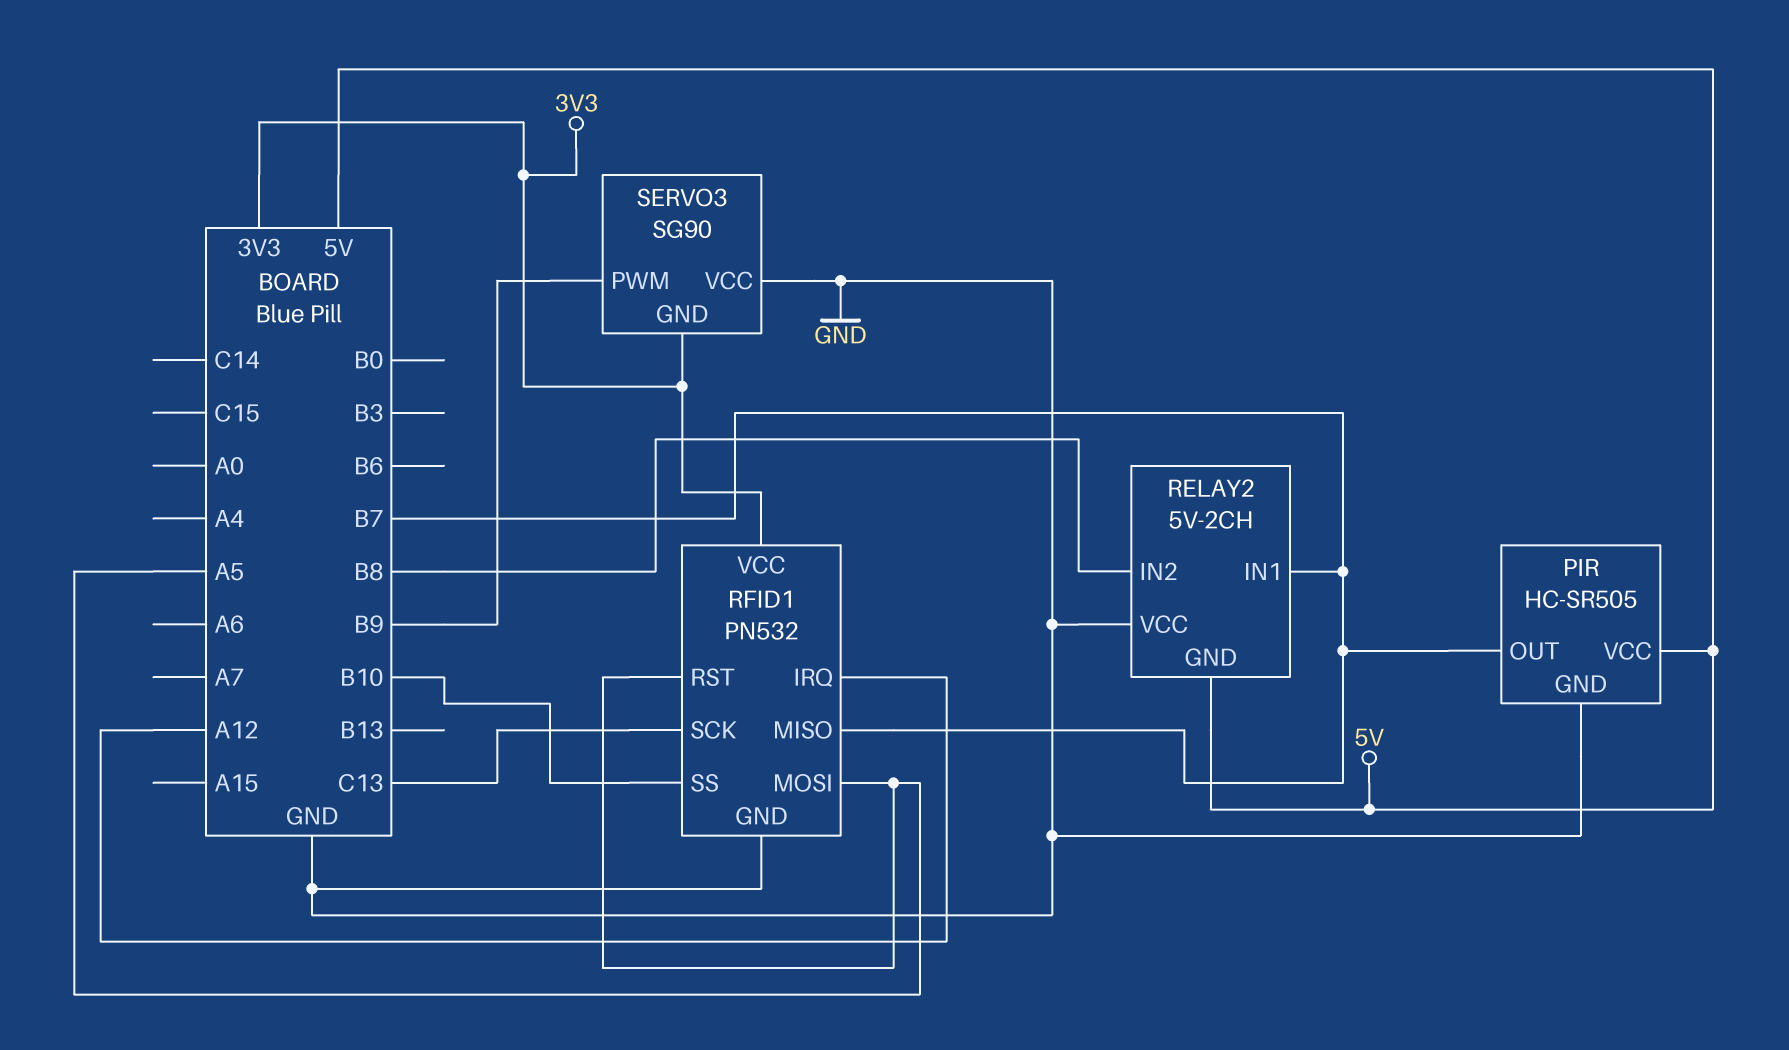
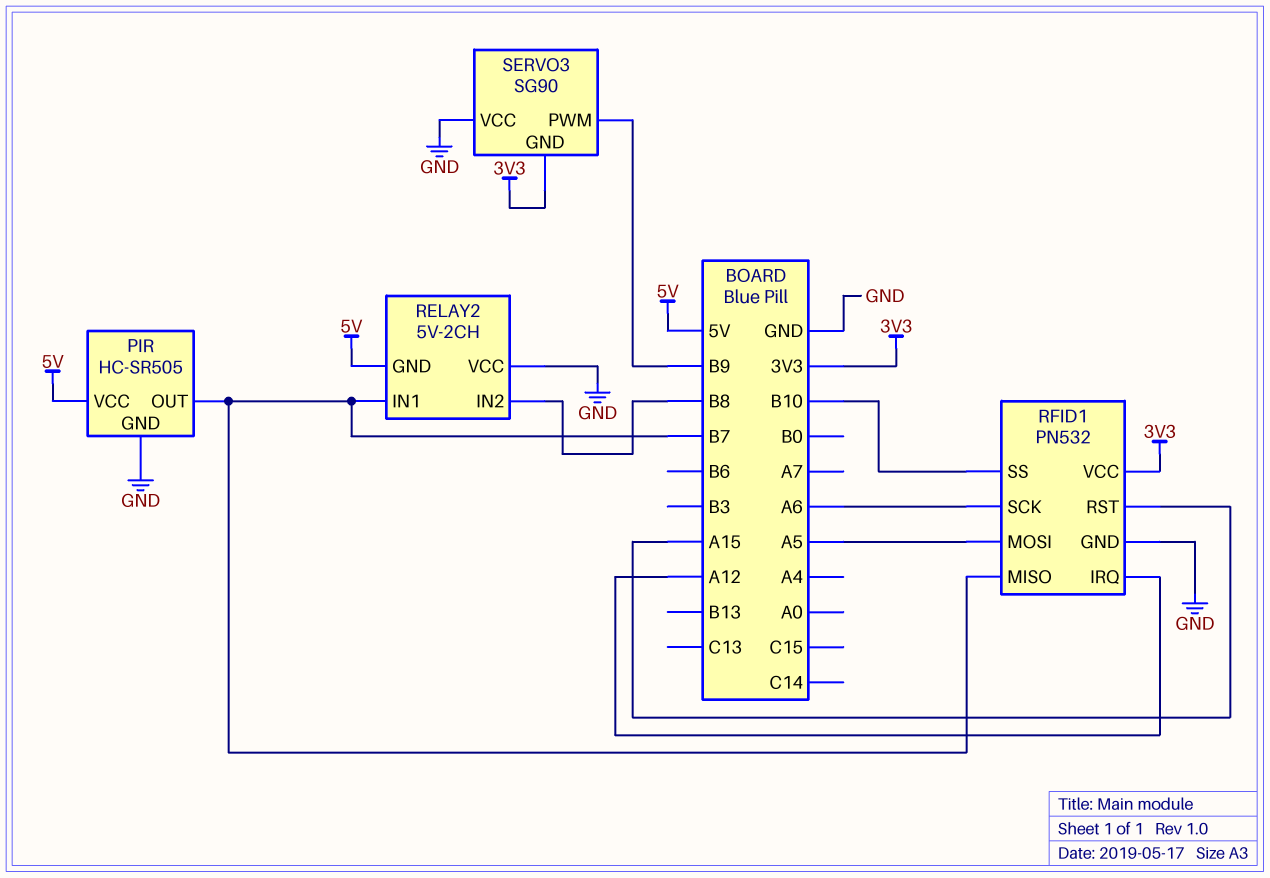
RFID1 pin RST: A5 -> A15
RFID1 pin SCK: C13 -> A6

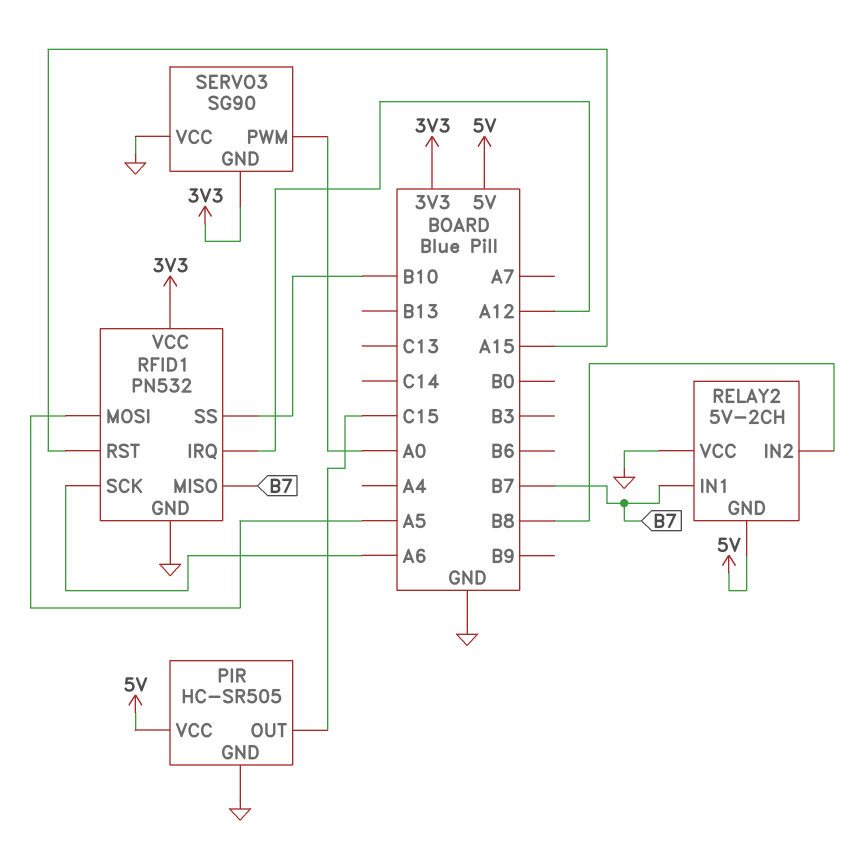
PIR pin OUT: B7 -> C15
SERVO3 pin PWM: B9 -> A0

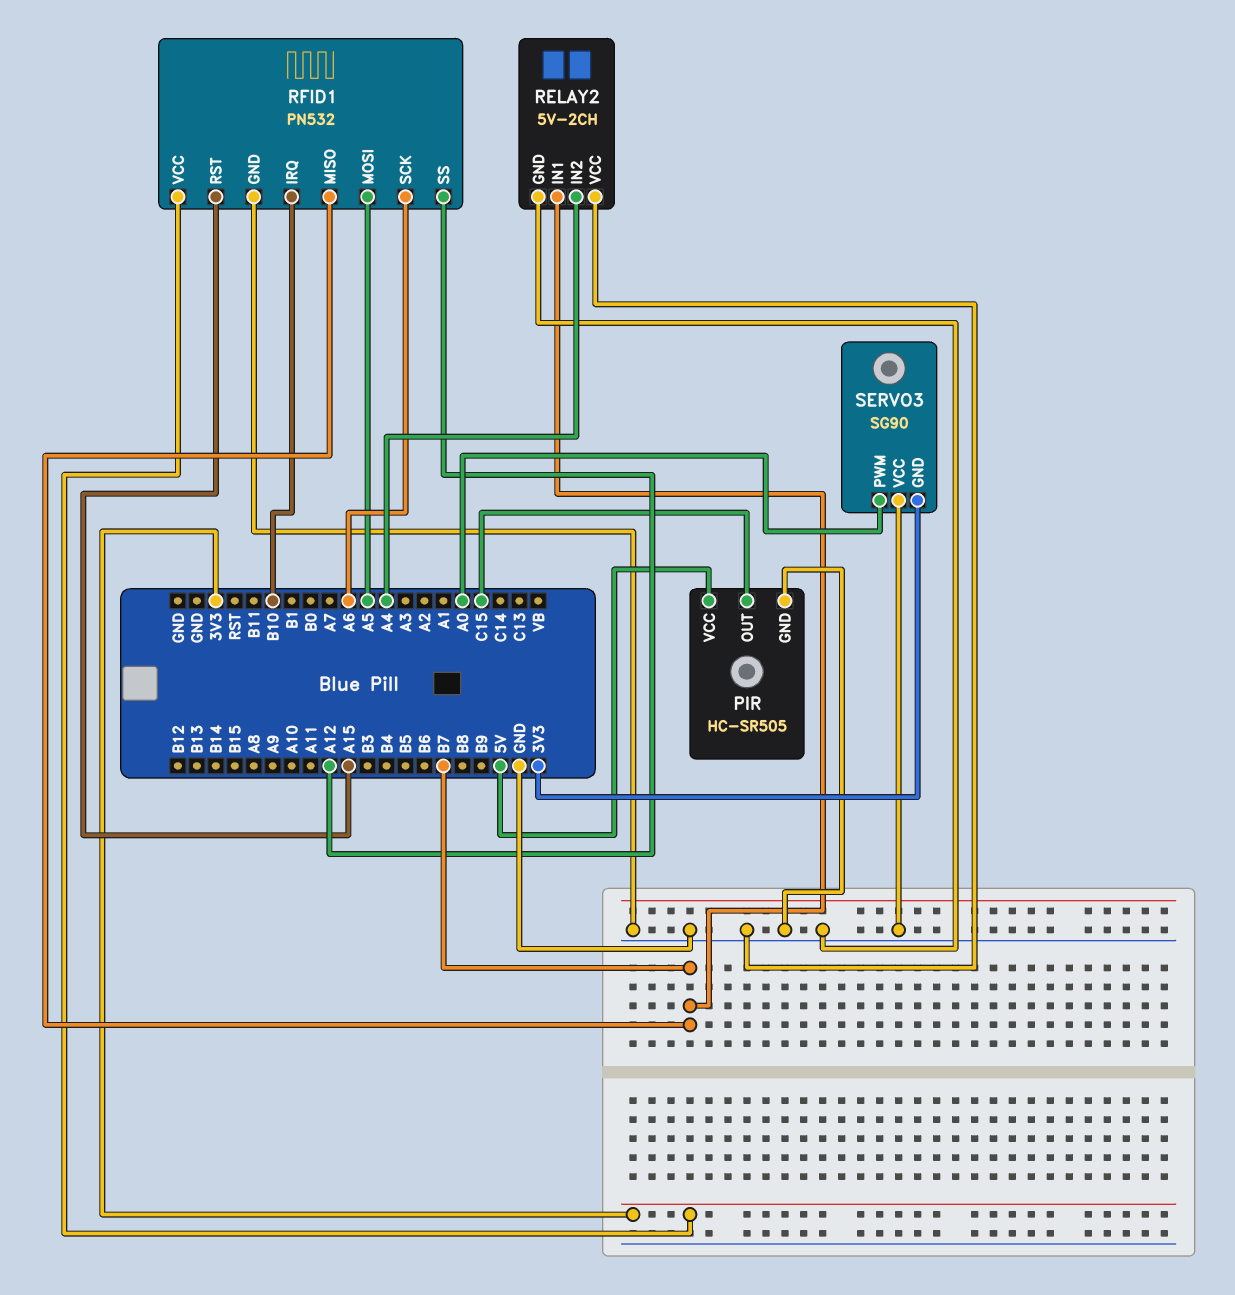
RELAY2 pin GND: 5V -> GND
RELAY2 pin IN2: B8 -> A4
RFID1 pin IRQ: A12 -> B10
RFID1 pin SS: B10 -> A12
══════
◆ ASSIGNMENT ◆
Without including any pictures, return every line of the records exactly.

◆ OUTPUT OF THE EXERCISE ◆
RFID1 pin RST: A5 -> A15
RFID1 pin SCK: C13 -> A6

PIR pin OUT: B7 -> C15
SERVO3 pin PWM: B9 -> A0

RELAY2 pin GND: 5V -> GND
RELAY2 pin IN2: B8 -> A4
RFID1 pin IRQ: A12 -> B10
RFID1 pin SS: B10 -> A12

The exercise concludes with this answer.